Could you repeat every line below exactly, skipping the images?

(EXERCISE DATA)

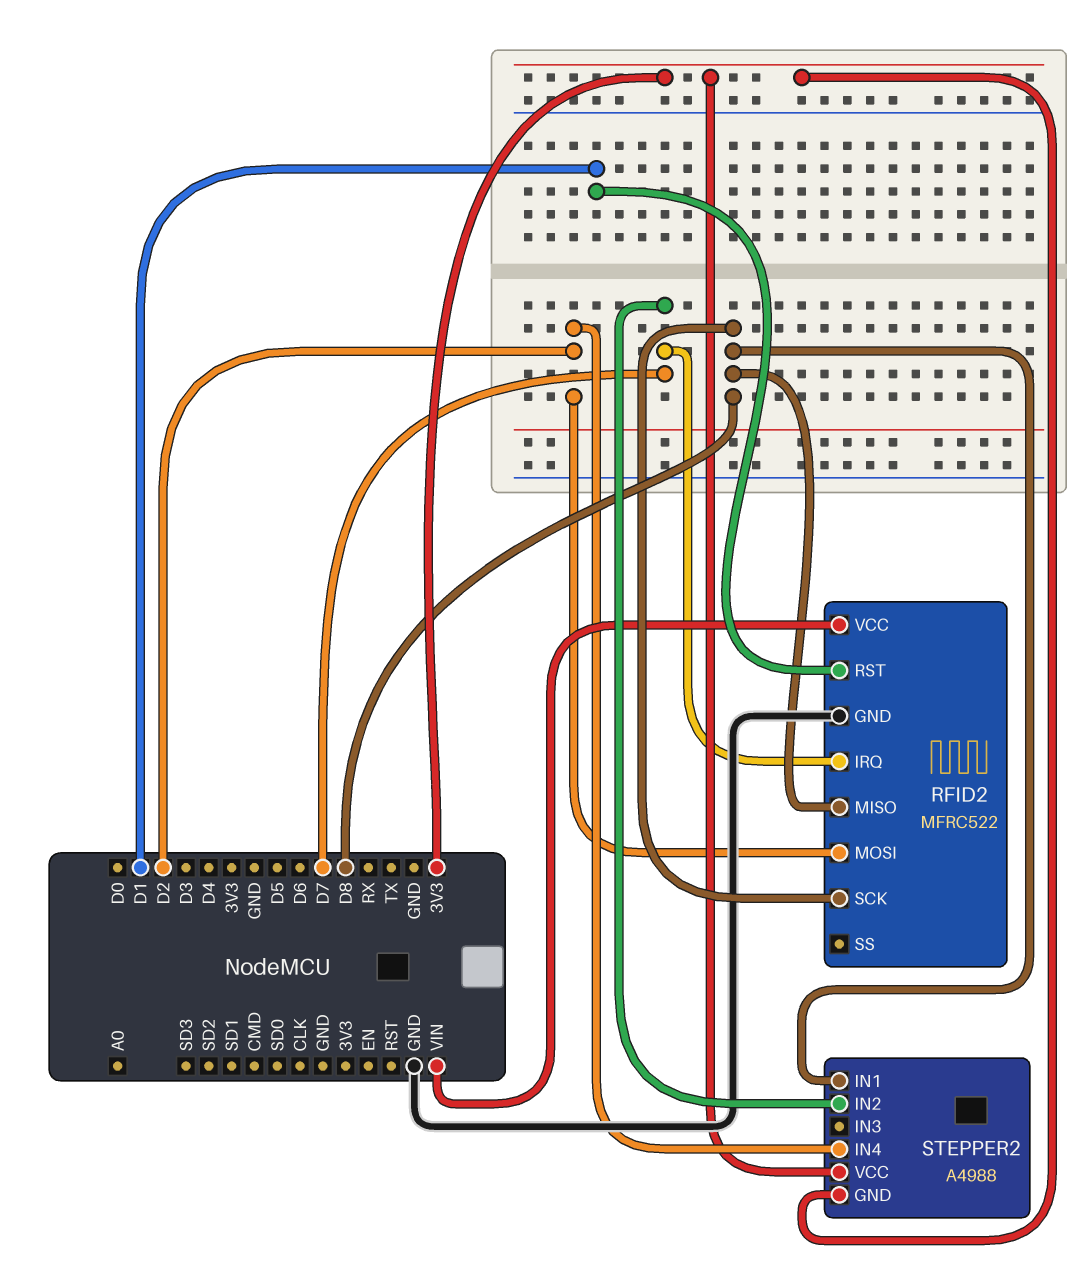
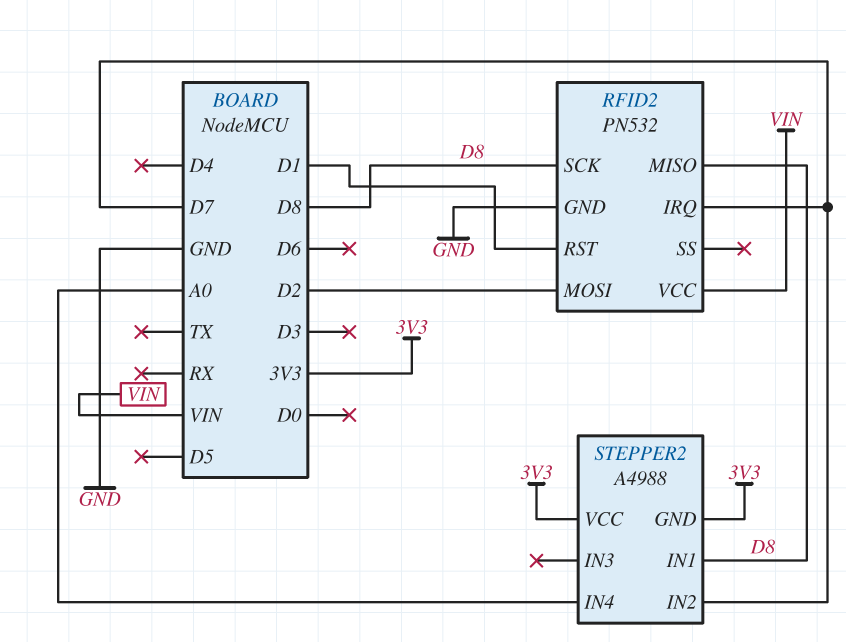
RFID2: MFRC522 -> PN532
STEPPER2 pin IN4: D2 -> A0

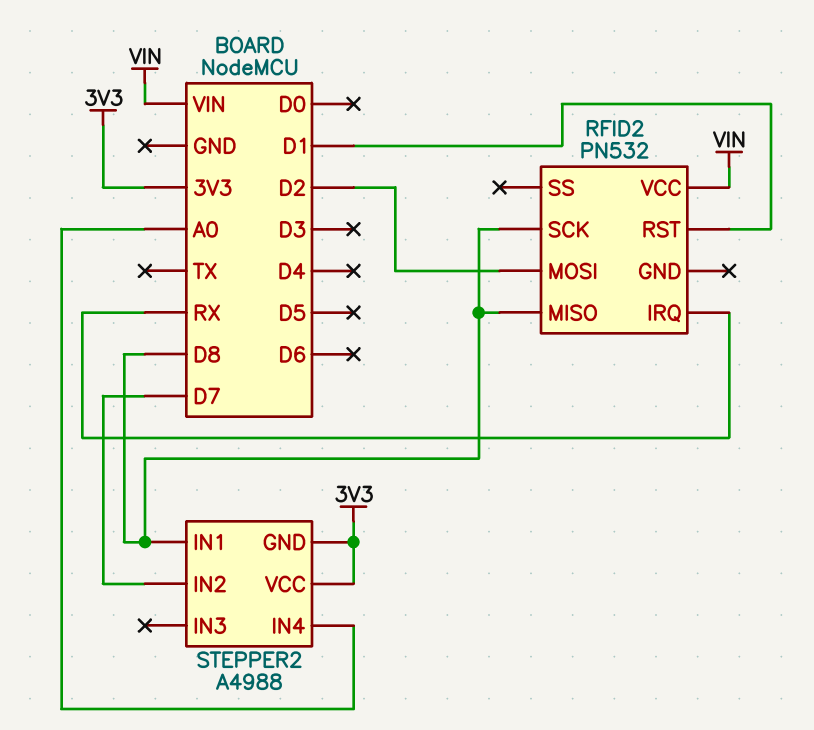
RFID2 pin GND: GND -> none
RFID2 pin IRQ: D7 -> RX

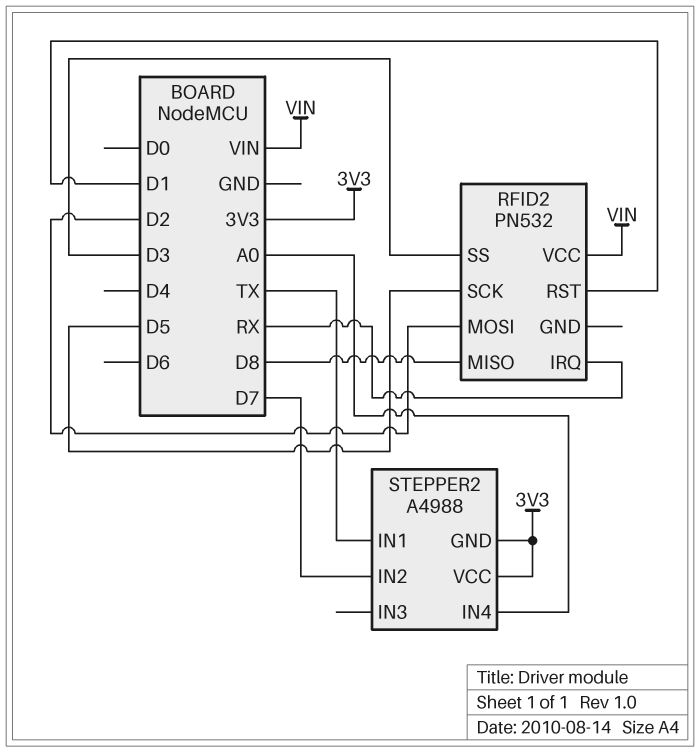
RFID2 pin SCK: D8 -> D5
RFID2 pin SS: none -> D3
STEPPER2 pin IN1: D8 -> TX

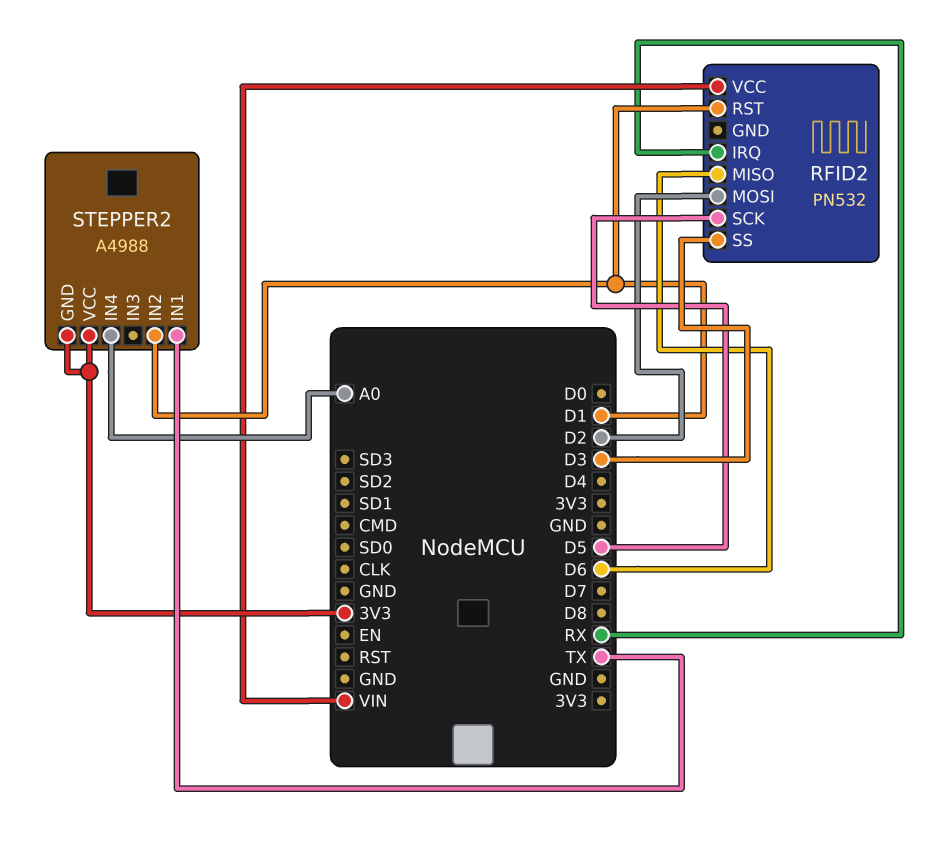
RFID2 pin MISO: D8 -> D6
STEPPER2 pin IN2: D7 -> D1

(End EXERCISE DATA)

## RESULT OF THIS TASK
RFID2: MFRC522 -> PN532
STEPPER2 pin IN4: D2 -> A0

RFID2 pin GND: GND -> none
RFID2 pin IRQ: D7 -> RX

RFID2 pin SCK: D8 -> D5
RFID2 pin SS: none -> D3
STEPPER2 pin IN1: D8 -> TX

RFID2 pin MISO: D8 -> D6
STEPPER2 pin IN2: D7 -> D1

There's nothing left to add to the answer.